**Task instructions**
Go through the material line by line and copy each one with the word "DGND".

**Supplied records**
==========
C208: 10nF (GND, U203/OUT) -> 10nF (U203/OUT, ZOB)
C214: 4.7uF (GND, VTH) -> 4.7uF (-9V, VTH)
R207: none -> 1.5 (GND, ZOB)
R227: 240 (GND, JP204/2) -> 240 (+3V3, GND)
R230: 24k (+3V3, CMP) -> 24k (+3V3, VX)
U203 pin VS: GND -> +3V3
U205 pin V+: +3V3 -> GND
==========
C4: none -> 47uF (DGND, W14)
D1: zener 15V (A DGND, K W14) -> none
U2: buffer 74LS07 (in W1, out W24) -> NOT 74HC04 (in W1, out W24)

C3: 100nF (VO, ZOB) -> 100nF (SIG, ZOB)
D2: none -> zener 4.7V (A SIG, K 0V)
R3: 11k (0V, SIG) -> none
==========
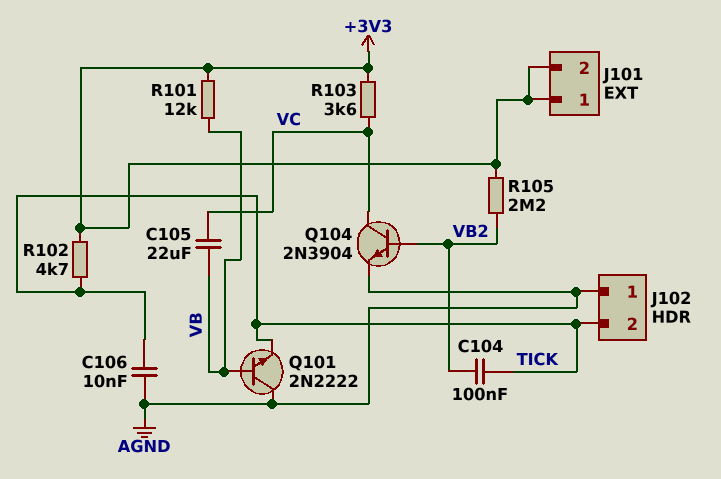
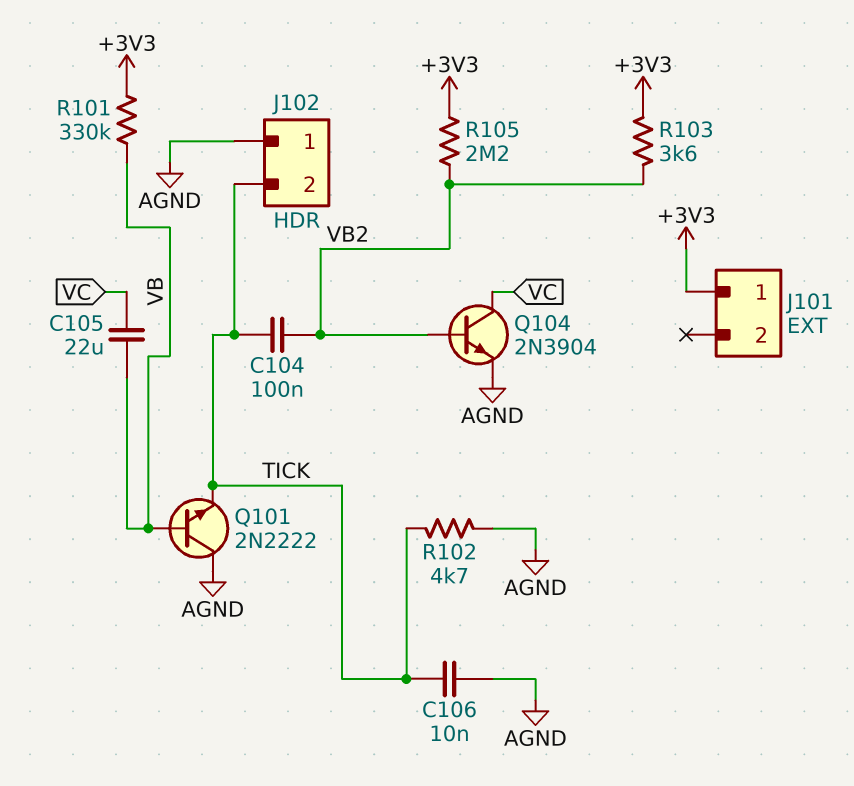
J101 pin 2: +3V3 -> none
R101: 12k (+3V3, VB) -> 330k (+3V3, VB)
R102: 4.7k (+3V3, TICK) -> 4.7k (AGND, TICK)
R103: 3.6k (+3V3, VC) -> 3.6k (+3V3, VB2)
==========
**Result**
C4: none -> 47uF (DGND, W14)
D1: zener 15V (A DGND, K W14) -> none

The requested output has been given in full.